__TASK DETAILS__. When the word "round" appears in a line of the data below, list that line.

Stored entries
+ + + + + + +

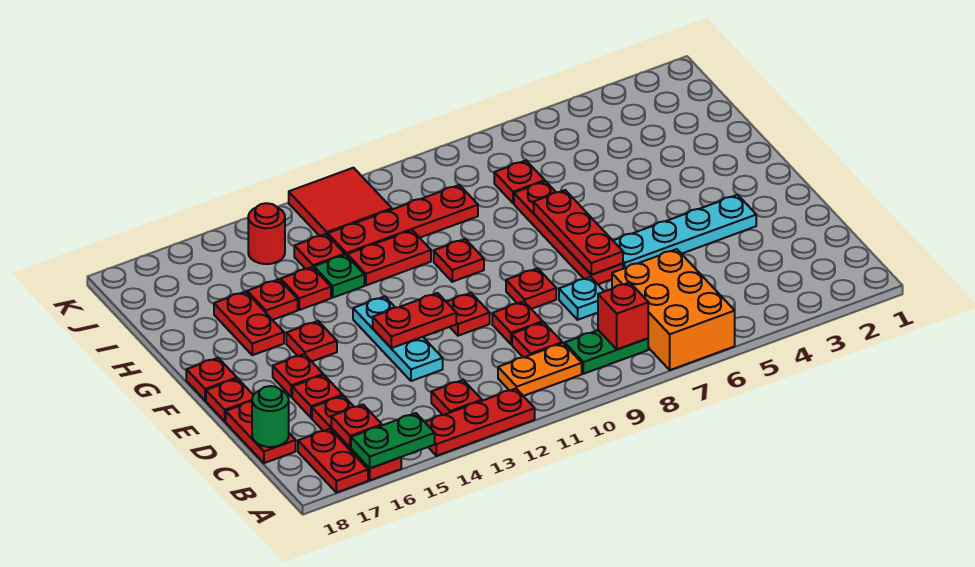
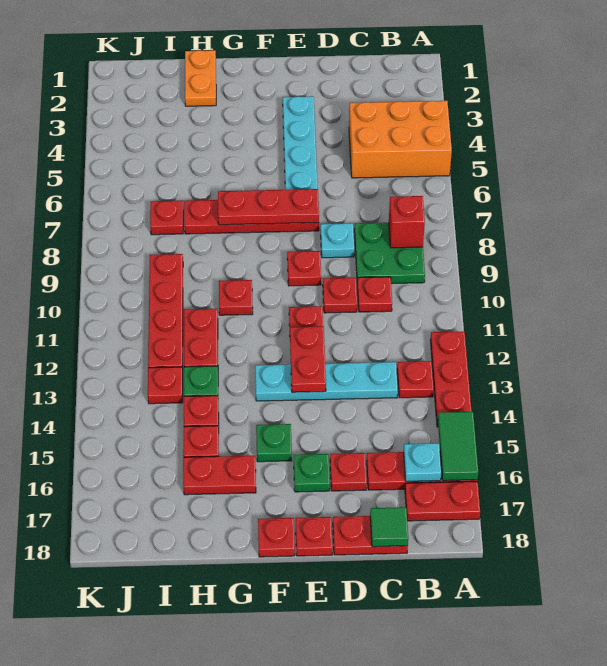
orange brick A6:C7 level 1 -> orange brick A4:C5 level 1
green plate A15:A16 level 2 -> green tile A15:A16 level 2
green plate B8:B9 level 1 -> green plate B8:C9 level 1
orange plate B10:B11 level 1 -> orange plate H1:H2 level 1
red plate B16 level 2 -> cyan plate B16 level 2
green round brick C18 level 2 -> green tile C18 level 2
cyan plate D13:F13 level 1 -> cyan plate C13:F13 level 1
red plate E16 level 1 -> green plate E16 level 1
red plate F15 level 1 -> green plate F15 level 1
red tile J11:K12 level 1 -> none
red round brick J14 level 1 -> none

+ + + + + + +

__THE COMPLETED TASK__.
green round brick C18 level 2 -> green tile C18 level 2
red round brick J14 level 1 -> none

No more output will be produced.